Output the data below only from the line containing "blue arrow at" up to and including the line containing "black arrow: moved 2 px left", exact and with the pictures left out.

+ + +

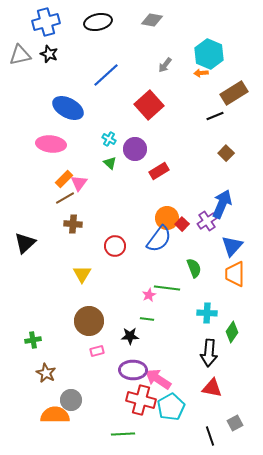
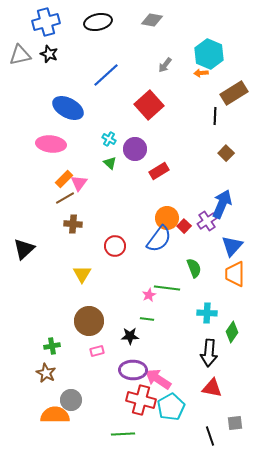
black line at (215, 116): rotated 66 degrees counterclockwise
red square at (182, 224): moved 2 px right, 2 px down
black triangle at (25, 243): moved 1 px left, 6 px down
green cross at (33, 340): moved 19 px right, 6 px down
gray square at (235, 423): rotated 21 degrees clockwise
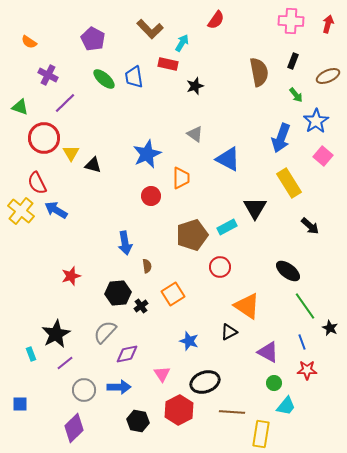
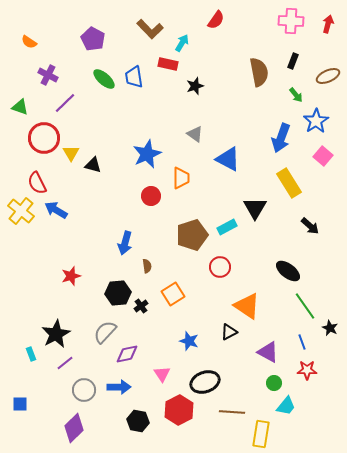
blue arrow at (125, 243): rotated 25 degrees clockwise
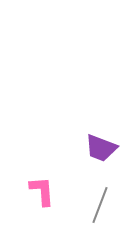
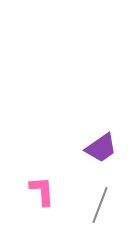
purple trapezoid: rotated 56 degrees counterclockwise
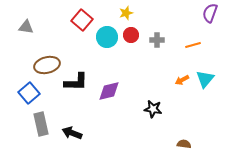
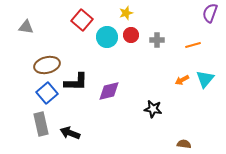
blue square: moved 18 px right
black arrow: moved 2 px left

+ + +

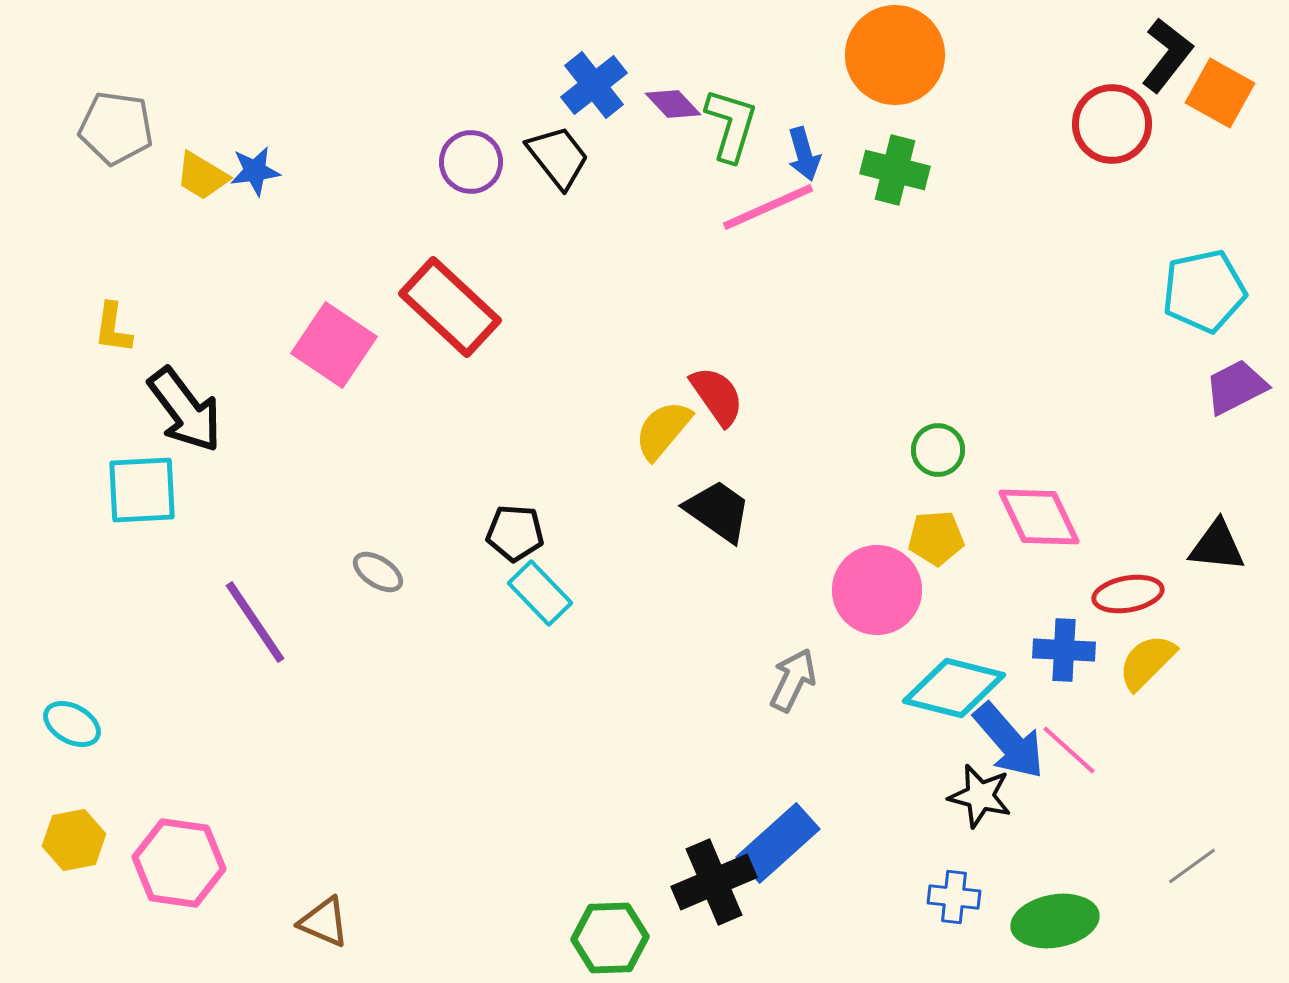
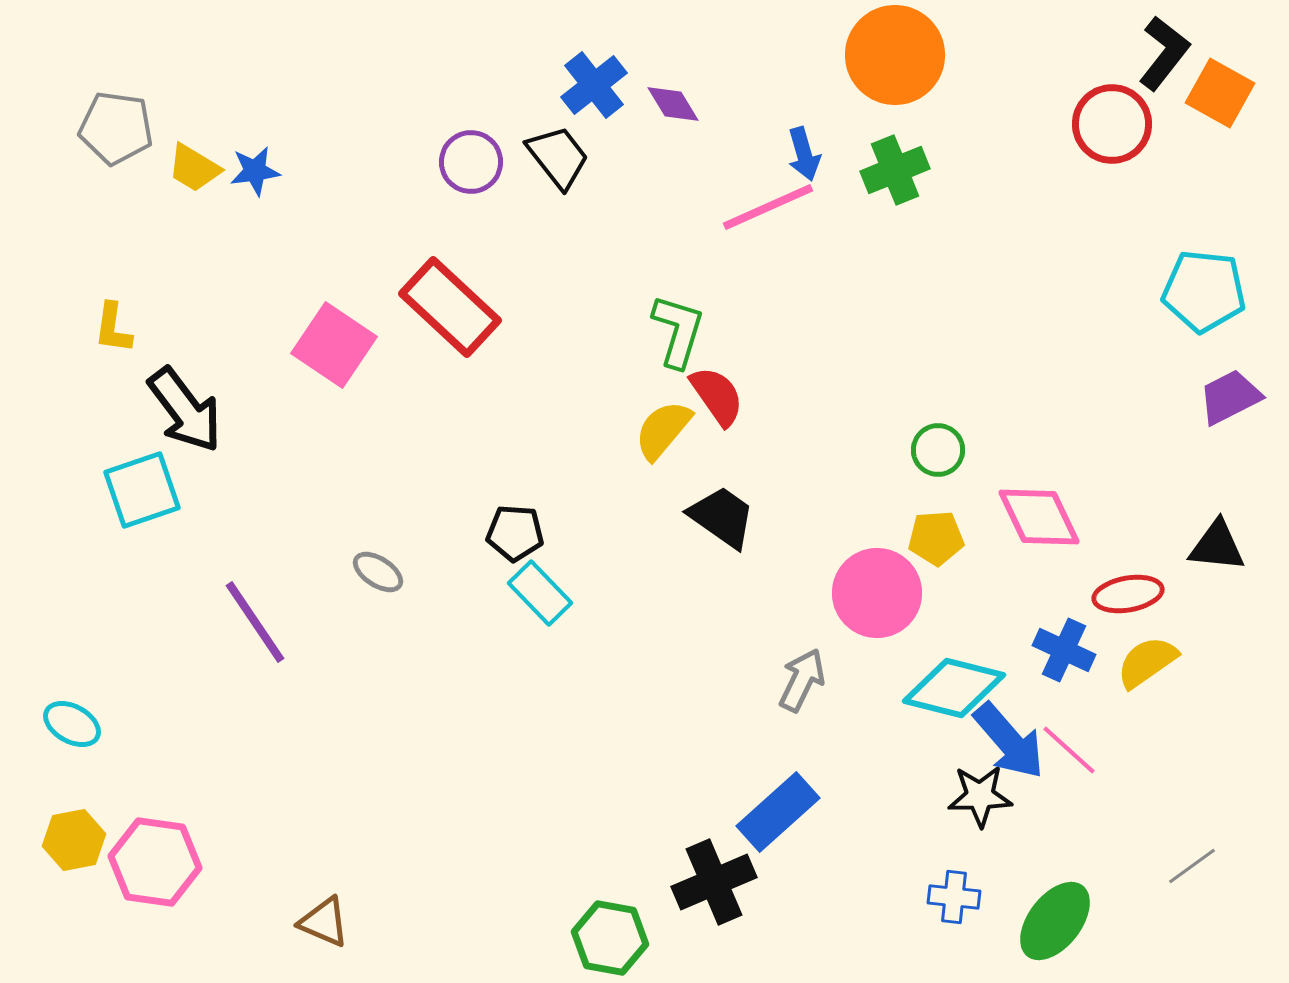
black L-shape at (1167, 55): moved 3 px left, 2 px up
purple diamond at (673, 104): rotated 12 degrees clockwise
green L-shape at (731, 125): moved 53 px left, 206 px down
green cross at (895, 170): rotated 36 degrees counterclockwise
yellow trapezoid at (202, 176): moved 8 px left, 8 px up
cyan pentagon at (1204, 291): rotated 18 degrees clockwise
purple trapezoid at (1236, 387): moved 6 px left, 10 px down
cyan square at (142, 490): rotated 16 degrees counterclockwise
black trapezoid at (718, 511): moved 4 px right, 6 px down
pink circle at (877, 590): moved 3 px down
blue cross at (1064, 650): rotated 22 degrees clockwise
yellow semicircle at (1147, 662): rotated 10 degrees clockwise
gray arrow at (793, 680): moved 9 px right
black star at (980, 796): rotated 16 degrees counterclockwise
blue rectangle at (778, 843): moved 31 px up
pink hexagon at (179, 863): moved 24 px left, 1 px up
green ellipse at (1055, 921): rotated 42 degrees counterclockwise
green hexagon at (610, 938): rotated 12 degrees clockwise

+ + +

◆ **YOUR RESPONSE**
blue arrow at (125, 243): rotated 25 degrees clockwise
purple trapezoid: rotated 56 degrees counterclockwise
blue square: moved 18 px right
black arrow: moved 2 px left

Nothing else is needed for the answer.